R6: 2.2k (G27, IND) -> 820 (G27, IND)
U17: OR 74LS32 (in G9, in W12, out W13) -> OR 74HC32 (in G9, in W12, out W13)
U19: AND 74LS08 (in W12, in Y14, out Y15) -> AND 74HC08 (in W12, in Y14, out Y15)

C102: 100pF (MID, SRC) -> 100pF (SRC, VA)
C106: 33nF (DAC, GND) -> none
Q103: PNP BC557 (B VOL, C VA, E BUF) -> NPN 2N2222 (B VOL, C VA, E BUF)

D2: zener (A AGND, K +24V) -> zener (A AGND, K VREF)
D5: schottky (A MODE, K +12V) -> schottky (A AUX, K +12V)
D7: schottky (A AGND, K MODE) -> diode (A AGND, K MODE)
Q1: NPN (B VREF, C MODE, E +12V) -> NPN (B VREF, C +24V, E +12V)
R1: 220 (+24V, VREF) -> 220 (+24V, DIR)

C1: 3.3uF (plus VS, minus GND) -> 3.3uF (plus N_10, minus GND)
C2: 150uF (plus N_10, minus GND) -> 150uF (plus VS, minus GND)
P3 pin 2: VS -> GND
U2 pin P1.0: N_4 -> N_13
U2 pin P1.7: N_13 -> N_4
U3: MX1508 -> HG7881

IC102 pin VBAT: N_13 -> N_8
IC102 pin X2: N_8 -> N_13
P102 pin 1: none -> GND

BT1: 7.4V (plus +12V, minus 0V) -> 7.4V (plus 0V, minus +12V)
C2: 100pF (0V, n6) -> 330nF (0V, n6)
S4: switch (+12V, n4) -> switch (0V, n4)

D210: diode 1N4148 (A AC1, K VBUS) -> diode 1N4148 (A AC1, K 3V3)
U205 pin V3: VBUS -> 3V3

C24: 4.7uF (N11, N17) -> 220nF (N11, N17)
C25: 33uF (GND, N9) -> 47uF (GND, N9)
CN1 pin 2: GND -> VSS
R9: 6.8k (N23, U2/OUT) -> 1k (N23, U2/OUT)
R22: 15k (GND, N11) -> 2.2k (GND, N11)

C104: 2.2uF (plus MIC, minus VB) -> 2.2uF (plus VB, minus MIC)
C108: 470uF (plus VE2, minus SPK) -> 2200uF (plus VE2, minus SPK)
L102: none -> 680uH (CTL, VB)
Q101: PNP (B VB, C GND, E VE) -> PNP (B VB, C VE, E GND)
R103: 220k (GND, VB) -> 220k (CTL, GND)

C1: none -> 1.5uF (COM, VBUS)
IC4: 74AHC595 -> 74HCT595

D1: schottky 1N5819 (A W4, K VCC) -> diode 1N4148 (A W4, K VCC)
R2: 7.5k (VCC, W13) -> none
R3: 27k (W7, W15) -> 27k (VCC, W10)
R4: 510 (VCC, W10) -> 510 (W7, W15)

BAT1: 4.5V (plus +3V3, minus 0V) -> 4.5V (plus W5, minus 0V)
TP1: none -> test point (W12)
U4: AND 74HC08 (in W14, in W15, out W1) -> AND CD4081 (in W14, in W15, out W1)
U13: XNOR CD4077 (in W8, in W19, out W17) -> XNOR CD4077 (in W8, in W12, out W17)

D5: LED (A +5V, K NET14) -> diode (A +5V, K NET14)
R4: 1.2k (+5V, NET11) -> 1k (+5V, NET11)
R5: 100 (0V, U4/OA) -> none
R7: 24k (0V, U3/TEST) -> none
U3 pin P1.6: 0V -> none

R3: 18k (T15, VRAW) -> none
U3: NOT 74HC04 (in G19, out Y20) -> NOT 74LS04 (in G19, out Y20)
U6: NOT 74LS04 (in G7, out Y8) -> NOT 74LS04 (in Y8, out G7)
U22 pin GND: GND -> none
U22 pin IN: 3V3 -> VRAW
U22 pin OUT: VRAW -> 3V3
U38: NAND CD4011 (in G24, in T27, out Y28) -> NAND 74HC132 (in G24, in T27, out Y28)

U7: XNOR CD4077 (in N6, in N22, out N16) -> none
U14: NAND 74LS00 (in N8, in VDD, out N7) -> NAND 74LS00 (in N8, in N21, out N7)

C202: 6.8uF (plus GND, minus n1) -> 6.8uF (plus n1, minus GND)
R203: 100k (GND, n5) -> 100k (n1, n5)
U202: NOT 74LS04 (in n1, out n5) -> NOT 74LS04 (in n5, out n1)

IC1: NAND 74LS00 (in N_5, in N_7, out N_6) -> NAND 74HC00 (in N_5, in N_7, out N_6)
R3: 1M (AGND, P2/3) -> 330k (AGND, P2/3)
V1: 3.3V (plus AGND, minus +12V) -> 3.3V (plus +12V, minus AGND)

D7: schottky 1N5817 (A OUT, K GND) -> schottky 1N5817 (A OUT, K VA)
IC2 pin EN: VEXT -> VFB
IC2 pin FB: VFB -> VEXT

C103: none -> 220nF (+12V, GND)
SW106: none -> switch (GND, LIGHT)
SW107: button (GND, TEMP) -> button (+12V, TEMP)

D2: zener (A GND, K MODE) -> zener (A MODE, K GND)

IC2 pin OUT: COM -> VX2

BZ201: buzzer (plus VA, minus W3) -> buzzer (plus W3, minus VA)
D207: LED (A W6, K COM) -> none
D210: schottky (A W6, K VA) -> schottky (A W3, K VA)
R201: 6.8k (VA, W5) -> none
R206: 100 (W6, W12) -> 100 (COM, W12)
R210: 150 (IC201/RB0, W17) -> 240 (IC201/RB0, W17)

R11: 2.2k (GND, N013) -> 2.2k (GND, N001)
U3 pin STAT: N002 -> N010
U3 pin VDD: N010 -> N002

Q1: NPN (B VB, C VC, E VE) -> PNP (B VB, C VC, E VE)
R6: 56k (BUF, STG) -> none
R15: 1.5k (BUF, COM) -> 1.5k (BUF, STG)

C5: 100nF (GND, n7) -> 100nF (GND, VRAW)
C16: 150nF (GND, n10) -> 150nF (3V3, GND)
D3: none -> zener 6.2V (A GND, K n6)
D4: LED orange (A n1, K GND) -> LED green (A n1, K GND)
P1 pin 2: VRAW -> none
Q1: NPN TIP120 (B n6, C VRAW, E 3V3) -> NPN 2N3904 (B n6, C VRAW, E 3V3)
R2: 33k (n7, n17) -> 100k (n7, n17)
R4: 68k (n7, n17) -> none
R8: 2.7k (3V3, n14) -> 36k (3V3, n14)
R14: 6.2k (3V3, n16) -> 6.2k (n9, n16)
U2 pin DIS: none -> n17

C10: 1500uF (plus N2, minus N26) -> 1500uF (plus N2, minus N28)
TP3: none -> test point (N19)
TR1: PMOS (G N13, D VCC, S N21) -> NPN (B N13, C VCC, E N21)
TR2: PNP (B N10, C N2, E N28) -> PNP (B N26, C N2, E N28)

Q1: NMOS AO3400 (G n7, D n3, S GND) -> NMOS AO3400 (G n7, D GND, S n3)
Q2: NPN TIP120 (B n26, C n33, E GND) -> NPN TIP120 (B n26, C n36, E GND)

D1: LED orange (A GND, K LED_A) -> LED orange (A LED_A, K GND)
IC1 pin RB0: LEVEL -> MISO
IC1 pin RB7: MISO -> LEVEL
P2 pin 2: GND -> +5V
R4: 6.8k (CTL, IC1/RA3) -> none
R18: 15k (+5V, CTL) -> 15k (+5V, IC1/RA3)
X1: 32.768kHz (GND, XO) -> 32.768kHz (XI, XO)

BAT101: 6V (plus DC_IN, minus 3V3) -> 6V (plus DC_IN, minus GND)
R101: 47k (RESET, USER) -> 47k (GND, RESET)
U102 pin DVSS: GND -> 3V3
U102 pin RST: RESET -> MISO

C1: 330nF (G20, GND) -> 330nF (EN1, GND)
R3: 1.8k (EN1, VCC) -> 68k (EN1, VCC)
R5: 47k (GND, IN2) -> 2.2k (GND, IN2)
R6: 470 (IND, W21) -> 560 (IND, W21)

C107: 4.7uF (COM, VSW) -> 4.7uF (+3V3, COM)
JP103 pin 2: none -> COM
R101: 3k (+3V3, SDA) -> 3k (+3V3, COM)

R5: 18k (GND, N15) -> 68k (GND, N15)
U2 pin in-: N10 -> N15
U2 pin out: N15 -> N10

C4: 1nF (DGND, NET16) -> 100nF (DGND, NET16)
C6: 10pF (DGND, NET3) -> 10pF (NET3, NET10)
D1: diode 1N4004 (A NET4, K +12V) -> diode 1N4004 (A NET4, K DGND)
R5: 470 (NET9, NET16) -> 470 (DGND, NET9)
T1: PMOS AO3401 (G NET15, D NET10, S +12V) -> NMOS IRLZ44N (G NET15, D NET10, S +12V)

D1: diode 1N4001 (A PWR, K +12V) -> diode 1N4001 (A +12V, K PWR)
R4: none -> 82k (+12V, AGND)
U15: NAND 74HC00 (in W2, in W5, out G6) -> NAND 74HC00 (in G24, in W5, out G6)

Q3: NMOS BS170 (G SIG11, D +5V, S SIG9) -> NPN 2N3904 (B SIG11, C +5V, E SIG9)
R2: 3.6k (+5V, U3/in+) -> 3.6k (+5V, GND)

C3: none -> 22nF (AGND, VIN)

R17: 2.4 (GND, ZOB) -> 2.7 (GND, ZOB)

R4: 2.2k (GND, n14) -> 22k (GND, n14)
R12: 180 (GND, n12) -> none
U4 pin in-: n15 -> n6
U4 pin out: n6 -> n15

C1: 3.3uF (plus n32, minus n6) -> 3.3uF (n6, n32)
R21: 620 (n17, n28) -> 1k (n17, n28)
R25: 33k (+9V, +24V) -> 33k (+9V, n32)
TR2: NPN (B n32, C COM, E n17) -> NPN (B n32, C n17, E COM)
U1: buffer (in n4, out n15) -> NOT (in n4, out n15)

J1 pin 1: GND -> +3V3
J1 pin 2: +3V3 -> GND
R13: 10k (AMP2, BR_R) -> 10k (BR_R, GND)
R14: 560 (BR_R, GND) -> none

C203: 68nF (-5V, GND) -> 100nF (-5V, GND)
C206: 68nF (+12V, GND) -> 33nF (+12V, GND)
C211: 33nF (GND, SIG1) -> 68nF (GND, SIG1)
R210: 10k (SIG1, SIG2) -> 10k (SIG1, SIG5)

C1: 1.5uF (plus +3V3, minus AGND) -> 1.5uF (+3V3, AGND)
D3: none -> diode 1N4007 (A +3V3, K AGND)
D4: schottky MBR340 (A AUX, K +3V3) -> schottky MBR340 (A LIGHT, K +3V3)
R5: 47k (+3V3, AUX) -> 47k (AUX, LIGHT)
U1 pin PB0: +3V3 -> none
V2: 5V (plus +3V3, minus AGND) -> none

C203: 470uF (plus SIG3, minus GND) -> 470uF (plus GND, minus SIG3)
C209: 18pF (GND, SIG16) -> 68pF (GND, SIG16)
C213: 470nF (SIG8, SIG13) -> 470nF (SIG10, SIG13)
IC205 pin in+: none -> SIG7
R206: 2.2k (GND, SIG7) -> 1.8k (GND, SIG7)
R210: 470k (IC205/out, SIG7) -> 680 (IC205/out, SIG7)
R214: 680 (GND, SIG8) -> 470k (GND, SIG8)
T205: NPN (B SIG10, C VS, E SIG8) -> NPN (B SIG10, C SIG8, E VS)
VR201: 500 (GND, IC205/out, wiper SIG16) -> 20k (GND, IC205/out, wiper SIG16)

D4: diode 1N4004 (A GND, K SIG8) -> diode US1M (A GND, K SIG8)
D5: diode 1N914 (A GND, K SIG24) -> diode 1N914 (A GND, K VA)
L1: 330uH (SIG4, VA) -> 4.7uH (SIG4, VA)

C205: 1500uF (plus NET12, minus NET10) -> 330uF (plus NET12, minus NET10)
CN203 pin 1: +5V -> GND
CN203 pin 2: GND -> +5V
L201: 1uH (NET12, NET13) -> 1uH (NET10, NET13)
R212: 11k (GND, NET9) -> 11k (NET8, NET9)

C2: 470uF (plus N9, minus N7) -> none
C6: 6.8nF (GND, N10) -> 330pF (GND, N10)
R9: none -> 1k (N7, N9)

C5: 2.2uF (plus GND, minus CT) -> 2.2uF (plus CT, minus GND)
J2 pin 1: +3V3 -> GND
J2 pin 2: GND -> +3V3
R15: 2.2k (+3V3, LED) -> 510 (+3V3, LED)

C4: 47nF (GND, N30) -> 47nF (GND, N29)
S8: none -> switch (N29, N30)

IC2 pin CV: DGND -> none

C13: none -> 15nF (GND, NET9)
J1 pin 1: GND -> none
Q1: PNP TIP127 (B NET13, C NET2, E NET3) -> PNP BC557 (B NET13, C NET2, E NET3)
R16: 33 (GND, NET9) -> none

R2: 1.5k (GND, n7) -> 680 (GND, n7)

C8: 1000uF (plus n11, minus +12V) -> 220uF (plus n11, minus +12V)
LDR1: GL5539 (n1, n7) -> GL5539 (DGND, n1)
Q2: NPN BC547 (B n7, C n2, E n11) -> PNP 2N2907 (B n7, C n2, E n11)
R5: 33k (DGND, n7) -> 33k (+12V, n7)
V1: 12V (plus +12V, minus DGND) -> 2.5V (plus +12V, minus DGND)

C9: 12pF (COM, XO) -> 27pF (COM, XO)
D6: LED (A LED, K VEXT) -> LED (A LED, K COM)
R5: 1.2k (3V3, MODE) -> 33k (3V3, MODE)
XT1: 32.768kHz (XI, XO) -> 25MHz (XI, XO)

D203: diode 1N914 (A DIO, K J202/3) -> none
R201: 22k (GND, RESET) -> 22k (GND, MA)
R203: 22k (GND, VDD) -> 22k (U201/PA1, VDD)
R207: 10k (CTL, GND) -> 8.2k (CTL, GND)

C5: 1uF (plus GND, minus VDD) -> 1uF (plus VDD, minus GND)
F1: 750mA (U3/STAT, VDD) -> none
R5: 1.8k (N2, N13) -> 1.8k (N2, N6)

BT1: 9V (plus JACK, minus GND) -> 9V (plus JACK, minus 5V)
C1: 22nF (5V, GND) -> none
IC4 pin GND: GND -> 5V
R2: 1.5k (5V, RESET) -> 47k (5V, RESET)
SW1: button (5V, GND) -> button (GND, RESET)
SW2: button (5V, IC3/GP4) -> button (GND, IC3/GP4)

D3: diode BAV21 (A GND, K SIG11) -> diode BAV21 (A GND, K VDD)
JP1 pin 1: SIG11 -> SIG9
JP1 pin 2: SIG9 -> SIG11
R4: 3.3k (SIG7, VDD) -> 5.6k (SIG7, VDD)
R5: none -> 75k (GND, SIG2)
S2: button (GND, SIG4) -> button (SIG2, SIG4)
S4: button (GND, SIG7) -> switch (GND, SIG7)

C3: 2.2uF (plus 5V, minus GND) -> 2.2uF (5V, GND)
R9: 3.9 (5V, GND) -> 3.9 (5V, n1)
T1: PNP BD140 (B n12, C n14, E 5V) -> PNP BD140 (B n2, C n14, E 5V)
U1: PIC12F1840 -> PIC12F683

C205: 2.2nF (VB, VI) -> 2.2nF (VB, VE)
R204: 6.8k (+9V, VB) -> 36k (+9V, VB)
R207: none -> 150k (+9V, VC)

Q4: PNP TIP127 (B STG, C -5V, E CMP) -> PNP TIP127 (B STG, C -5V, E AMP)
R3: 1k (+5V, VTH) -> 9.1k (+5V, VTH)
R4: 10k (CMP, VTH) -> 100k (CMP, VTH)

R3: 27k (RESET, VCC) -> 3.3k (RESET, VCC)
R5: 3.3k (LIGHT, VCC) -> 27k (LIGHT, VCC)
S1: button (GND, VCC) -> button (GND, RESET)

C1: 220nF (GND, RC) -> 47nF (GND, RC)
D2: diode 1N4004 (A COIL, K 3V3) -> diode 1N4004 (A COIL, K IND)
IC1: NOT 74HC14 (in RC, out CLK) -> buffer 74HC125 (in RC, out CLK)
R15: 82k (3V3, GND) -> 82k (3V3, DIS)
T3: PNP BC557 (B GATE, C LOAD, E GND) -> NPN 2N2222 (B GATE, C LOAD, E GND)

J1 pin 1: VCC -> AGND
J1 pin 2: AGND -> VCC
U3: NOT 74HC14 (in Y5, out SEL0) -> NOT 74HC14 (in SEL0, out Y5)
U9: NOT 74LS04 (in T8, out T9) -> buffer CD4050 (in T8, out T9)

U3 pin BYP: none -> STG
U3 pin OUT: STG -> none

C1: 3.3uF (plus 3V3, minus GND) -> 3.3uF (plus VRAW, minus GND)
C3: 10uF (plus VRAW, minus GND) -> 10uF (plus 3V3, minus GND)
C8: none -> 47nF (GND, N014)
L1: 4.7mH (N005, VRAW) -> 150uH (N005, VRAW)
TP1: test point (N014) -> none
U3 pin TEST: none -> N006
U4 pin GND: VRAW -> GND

Directions for this task
For each line of the listing that holds the word "XNOR", show that line.

Solution to the exercise
U13: XNOR CD4077 (in W8, in W19, out W17) -> XNOR CD4077 (in W8, in W12, out W17)
U7: XNOR CD4077 (in N6, in N22, out N16) -> none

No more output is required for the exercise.